• **Exercise description**: Which lines in the entries below contain the string "cutting"? Show each of them in full.
** Opening Input data block **
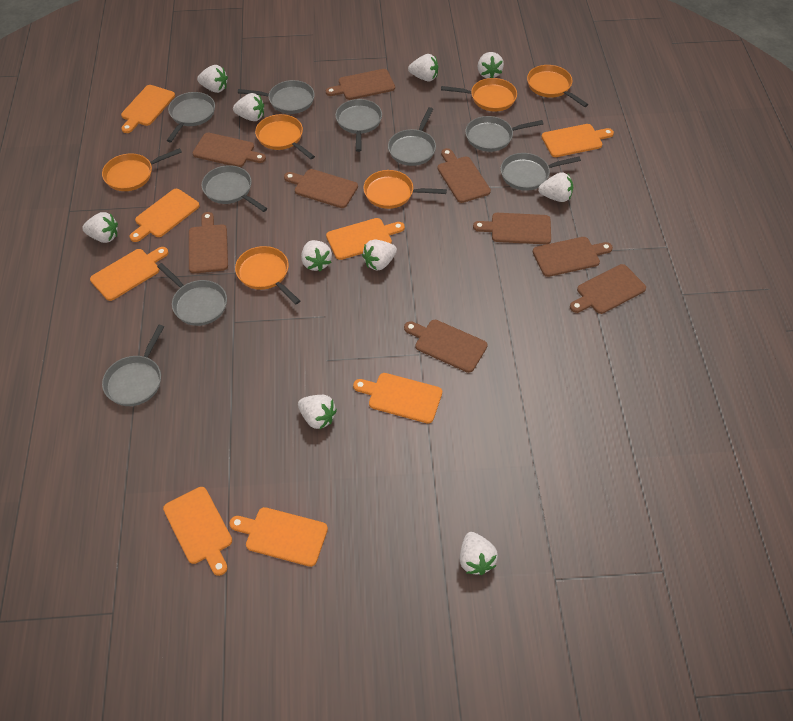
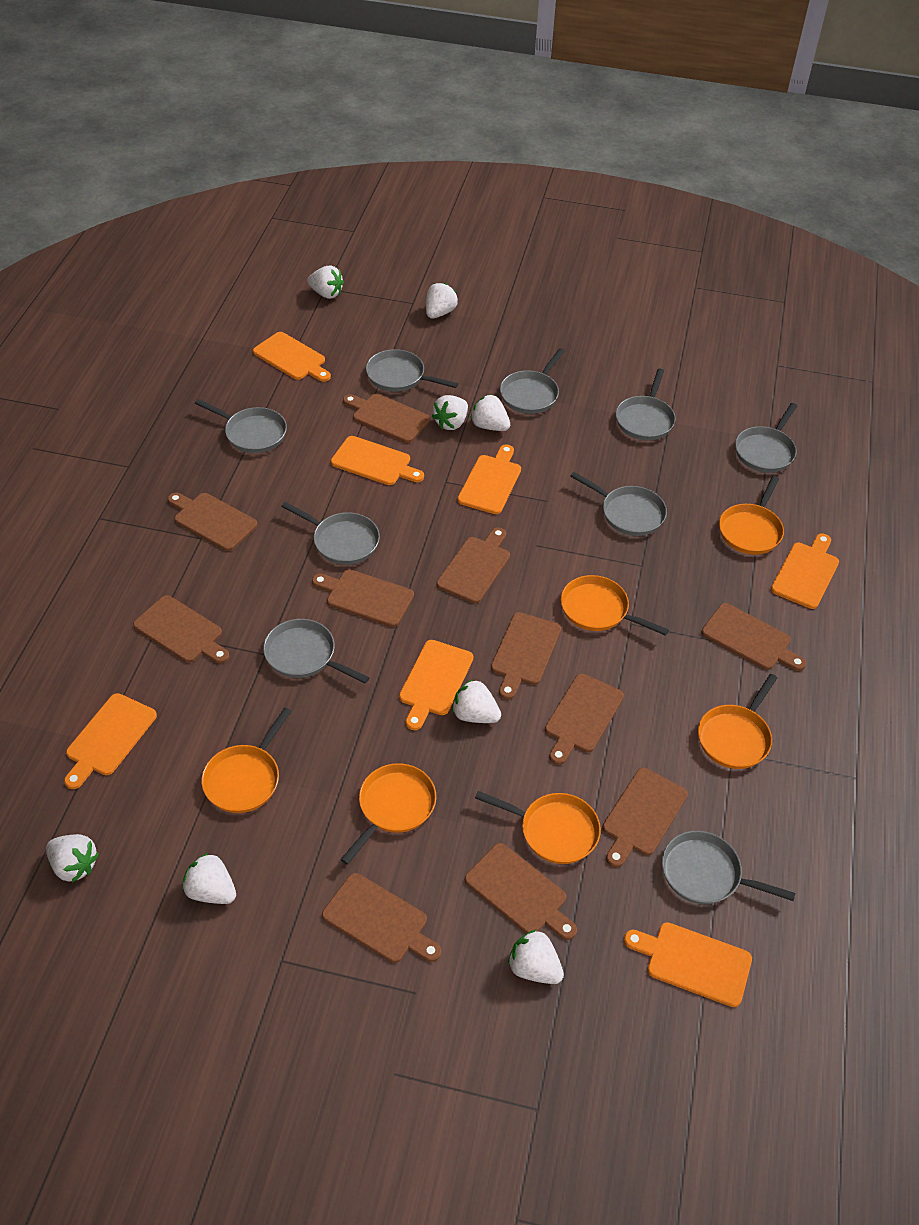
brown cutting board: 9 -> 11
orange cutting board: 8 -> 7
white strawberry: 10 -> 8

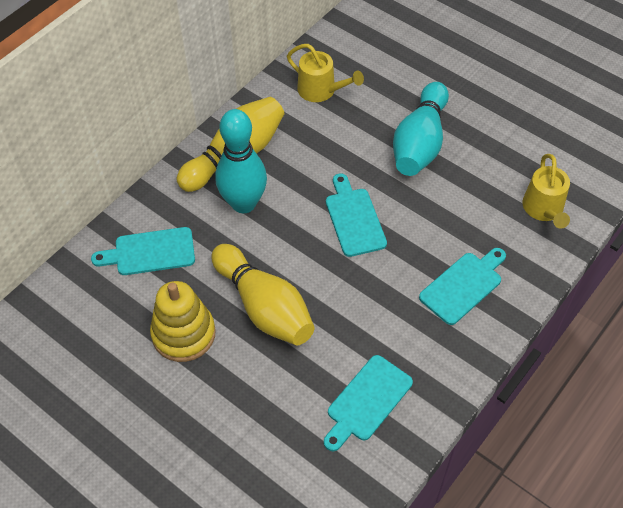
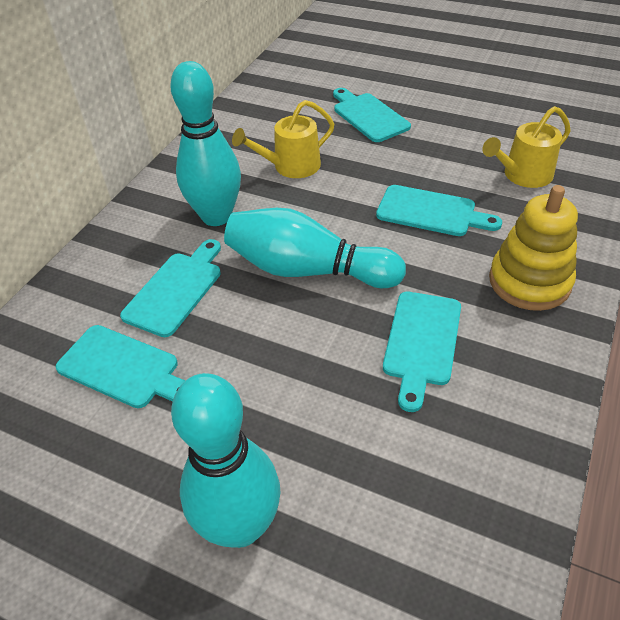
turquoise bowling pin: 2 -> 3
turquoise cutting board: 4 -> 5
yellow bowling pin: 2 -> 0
** Closing Input data block **
• **Exercise answer**:
brown cutting board: 9 -> 11
orange cutting board: 8 -> 7
turquoise cutting board: 4 -> 5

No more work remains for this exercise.